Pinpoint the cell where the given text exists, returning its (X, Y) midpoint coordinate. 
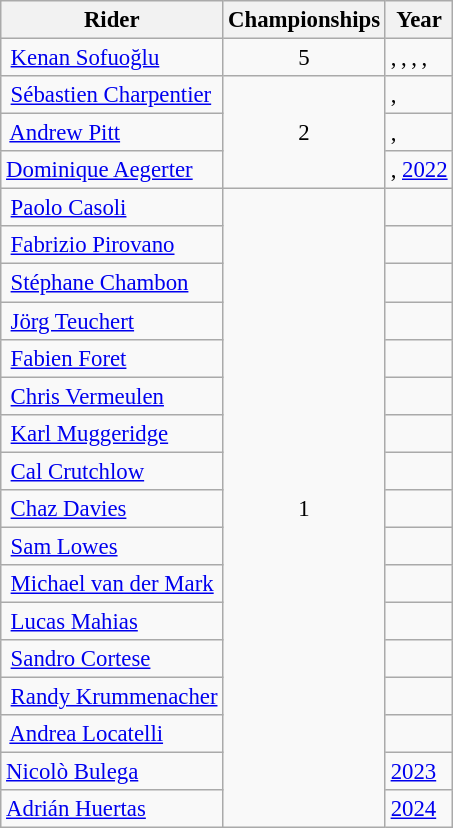
1 (304, 508)
Dominique Aegerter (112, 170)
2023 (419, 772)
Andrea Locatelli (112, 734)
2 (304, 132)
Jörg Teuchert (112, 321)
Fabrizio Pirovano (112, 245)
Year (419, 20)
Kenan Sofuoğlu (112, 58)
Adrián Huertas (112, 809)
Michael van der Mark (112, 584)
Sébastien Charpentier (112, 95)
, , , , (419, 58)
Andrew Pitt (112, 133)
Chris Vermeulen (112, 396)
Randy Krummenacher (112, 697)
Rider (112, 20)
Karl Muggeridge (112, 433)
5 (304, 58)
Sam Lowes (112, 546)
Paolo Casoli (112, 208)
, 2022 (419, 170)
Chaz Davies (112, 509)
Fabien Foret (112, 358)
Sandro Cortese (112, 659)
Nicolò Bulega (112, 772)
Cal Crutchlow (112, 471)
Lucas Mahias (112, 621)
Stéphane Chambon (112, 283)
2024 (419, 809)
Championships (304, 20)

* * * * * * *

» **To be done**
Turn every line of the items above into a Markdown table with the columns "Row" and "Line". Number the rows in order, skip blank lines, and leave the pictures out.

» **Solution for this problem**
| Row | Line |
|---|---|
| 1 | Pinpoint the cell where the given text exists, returning its (X, Y) midpoint coordinate.  |
| 2 | 1 (304, 508) |
| 3 | Dominique Aegerter (112, 170) |
| 4 | 2023 (419, 772) |
| 5 | Andrea Locatelli (112, 734) |
| 6 | 2 (304, 132) |
| 7 | Jörg Teuchert (112, 321) |
| 8 | Fabrizio Pirovano (112, 245) |
| 9 | Year (419, 20) |
| 10 | Kenan Sofuoğlu (112, 58) |
| 11 | Adrián Huertas (112, 809) |
| 12 | Michael van der Mark (112, 584) |
| 13 | Sébastien Charpentier (112, 95) |
| 14 | , , , , (419, 58) |
| 15 | Andrew Pitt (112, 133) |
| 16 | Chris Vermeulen (112, 396) |
| 17 | Randy Krummenacher (112, 697) |
| 18 | Rider (112, 20) |
| 19 | Karl Muggeridge (112, 433) |
| 20 | 5 (304, 58) |
| 21 | Sam Lowes (112, 546) |
| 22 | Paolo Casoli (112, 208) |
| 23 | , 2022 (419, 170) |
| 24 | Chaz Davies (112, 509) |
| 25 | Fabien Foret (112, 358) |
| 26 | Sandro Cortese (112, 659) |
| 27 | Nicolò Bulega (112, 772) |
| 28 | Cal Crutchlow (112, 471) |
| 29 | Lucas Mahias (112, 621) |
| 30 | Stéphane Chambon (112, 283) |
| 31 | 2024 (419, 809) |
| 32 | Championships (304, 20) |